* DATASET ENTRIES
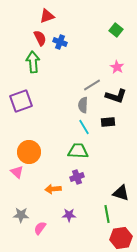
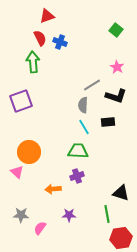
purple cross: moved 1 px up
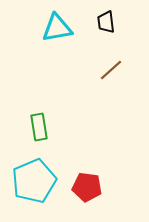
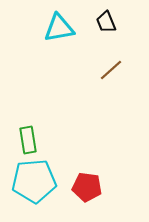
black trapezoid: rotated 15 degrees counterclockwise
cyan triangle: moved 2 px right
green rectangle: moved 11 px left, 13 px down
cyan pentagon: rotated 18 degrees clockwise
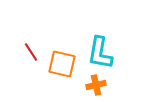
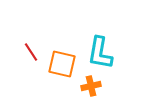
orange cross: moved 5 px left, 1 px down
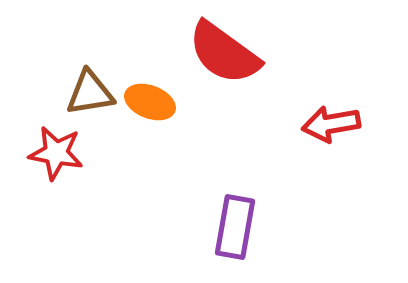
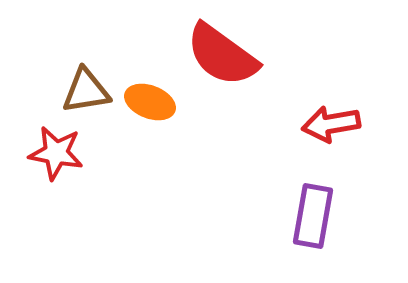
red semicircle: moved 2 px left, 2 px down
brown triangle: moved 4 px left, 2 px up
purple rectangle: moved 78 px right, 11 px up
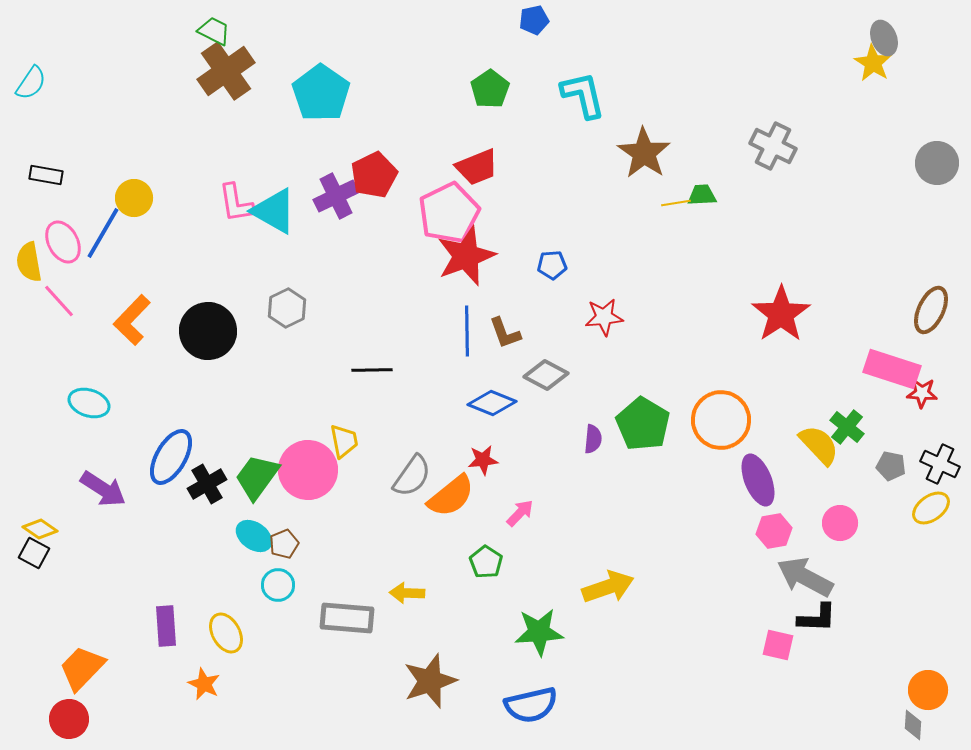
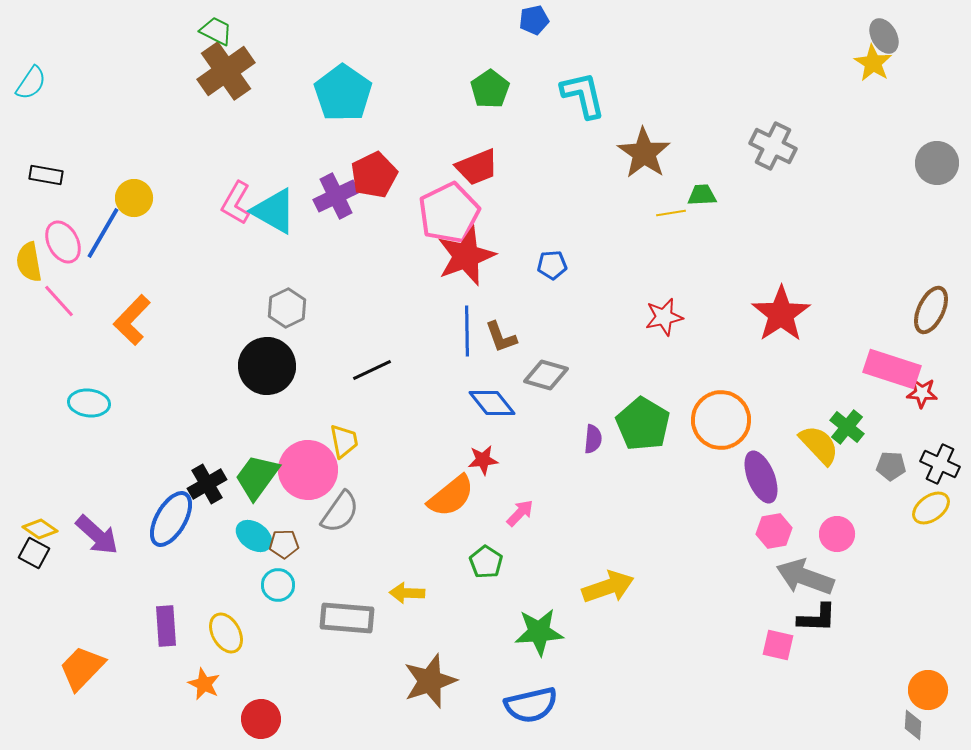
green trapezoid at (214, 31): moved 2 px right
gray ellipse at (884, 38): moved 2 px up; rotated 8 degrees counterclockwise
cyan pentagon at (321, 93): moved 22 px right
pink L-shape at (236, 203): rotated 39 degrees clockwise
yellow line at (676, 203): moved 5 px left, 10 px down
red star at (604, 317): moved 60 px right; rotated 6 degrees counterclockwise
black circle at (208, 331): moved 59 px right, 35 px down
brown L-shape at (505, 333): moved 4 px left, 4 px down
black line at (372, 370): rotated 24 degrees counterclockwise
gray diamond at (546, 375): rotated 12 degrees counterclockwise
cyan ellipse at (89, 403): rotated 12 degrees counterclockwise
blue diamond at (492, 403): rotated 30 degrees clockwise
blue ellipse at (171, 457): moved 62 px down
gray pentagon at (891, 466): rotated 8 degrees counterclockwise
gray semicircle at (412, 476): moved 72 px left, 36 px down
purple ellipse at (758, 480): moved 3 px right, 3 px up
purple arrow at (103, 489): moved 6 px left, 46 px down; rotated 9 degrees clockwise
pink circle at (840, 523): moved 3 px left, 11 px down
brown pentagon at (284, 544): rotated 20 degrees clockwise
gray arrow at (805, 577): rotated 8 degrees counterclockwise
red circle at (69, 719): moved 192 px right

* TASK STATEMENT
Which lines in the records above contain the string "diamond"? Copy each one.

* ANSWER FOR THIS EXERCISE
gray diamond at (546, 375): rotated 12 degrees counterclockwise
blue diamond at (492, 403): rotated 30 degrees clockwise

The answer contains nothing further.